Work request
Every entry that follows should be written out again exactly.

Information shown
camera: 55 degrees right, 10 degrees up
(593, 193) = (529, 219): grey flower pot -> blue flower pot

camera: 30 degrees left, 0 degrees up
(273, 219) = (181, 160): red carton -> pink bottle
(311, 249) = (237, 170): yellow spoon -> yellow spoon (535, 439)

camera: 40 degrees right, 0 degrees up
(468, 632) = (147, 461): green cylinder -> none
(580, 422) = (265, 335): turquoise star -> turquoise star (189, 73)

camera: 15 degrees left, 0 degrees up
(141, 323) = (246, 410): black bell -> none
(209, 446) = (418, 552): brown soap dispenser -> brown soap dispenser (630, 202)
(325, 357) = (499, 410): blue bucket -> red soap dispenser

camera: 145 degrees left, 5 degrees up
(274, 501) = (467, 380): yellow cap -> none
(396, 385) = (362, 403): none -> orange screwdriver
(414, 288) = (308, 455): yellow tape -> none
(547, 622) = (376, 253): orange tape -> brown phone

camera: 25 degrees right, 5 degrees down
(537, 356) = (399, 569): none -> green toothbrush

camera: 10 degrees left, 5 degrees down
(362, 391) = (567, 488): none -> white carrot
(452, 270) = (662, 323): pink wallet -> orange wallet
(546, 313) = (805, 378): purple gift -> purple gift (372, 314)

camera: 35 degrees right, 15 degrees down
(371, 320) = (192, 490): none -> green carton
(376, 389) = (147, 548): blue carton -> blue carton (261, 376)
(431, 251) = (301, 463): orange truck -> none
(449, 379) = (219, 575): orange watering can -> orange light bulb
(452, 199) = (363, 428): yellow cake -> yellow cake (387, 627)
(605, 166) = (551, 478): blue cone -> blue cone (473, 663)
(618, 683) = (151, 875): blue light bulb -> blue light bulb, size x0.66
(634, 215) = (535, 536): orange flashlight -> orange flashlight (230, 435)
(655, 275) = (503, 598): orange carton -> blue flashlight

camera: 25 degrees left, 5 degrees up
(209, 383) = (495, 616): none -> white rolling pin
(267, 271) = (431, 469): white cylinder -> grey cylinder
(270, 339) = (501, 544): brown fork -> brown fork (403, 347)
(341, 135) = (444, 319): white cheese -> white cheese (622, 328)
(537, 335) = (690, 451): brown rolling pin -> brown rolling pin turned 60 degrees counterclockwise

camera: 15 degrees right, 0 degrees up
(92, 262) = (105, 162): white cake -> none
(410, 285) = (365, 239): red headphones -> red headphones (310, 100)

Response area
camera: 55 degrees right, 10 degrees up
(593, 193) = (529, 219): grey flower pot -> blue flower pot

camera: 30 degrees left, 0 degrees up
(273, 219) = (181, 160): red carton -> pink bottle
(311, 249) = (237, 170): yellow spoon -> yellow spoon (535, 439)

camera: 40 degrees right, 0 degrees up
(468, 632) = (147, 461): green cylinder -> none
(580, 422) = (265, 335): turquoise star -> turquoise star (189, 73)

camera: 15 degrees left, 0 degrees up
(141, 323) = (246, 410): black bell -> none
(209, 446) = (418, 552): brown soap dispenser -> brown soap dispenser (630, 202)
(325, 357) = (499, 410): blue bucket -> red soap dispenser

camera: 145 degrees left, 5 degrees up
(274, 501) = (467, 380): yellow cap -> none
(396, 385) = (362, 403): none -> orange screwdriver
(414, 288) = (308, 455): yellow tape -> none
(547, 622) = (376, 253): orange tape -> brown phone

camera: 25 degrees right, 5 degrees down
(537, 356) = (399, 569): none -> green toothbrush

camera: 10 degrees left, 5 degrees down
(362, 391) = (567, 488): none -> white carrot
(452, 270) = (662, 323): pink wallet -> orange wallet
(546, 313) = (805, 378): purple gift -> purple gift (372, 314)

camera: 35 degrees right, 15 degrees down
(371, 320) = (192, 490): none -> green carton
(376, 389) = (147, 548): blue carton -> blue carton (261, 376)
(431, 251) = (301, 463): orange truck -> none
(449, 379) = (219, 575): orange watering can -> orange light bulb
(452, 199) = (363, 428): yellow cake -> yellow cake (387, 627)
(605, 166) = (551, 478): blue cone -> blue cone (473, 663)
(618, 683) = (151, 875): blue light bulb -> blue light bulb, size x0.66
(634, 215) = (535, 536): orange flashlight -> orange flashlight (230, 435)
(655, 275) = (503, 598): orange carton -> blue flashlight

camera: 25 degrees left, 5 degrees up
(209, 383) = (495, 616): none -> white rolling pin
(267, 271) = (431, 469): white cylinder -> grey cylinder
(270, 339) = (501, 544): brown fork -> brown fork (403, 347)
(341, 135) = (444, 319): white cheese -> white cheese (622, 328)
(537, 335) = (690, 451): brown rolling pin -> brown rolling pin turned 60 degrees counterclockwise

camera: 15 degrees right, 0 degrees up
(92, 262) = (105, 162): white cake -> none
(410, 285) = (365, 239): red headphones -> red headphones (310, 100)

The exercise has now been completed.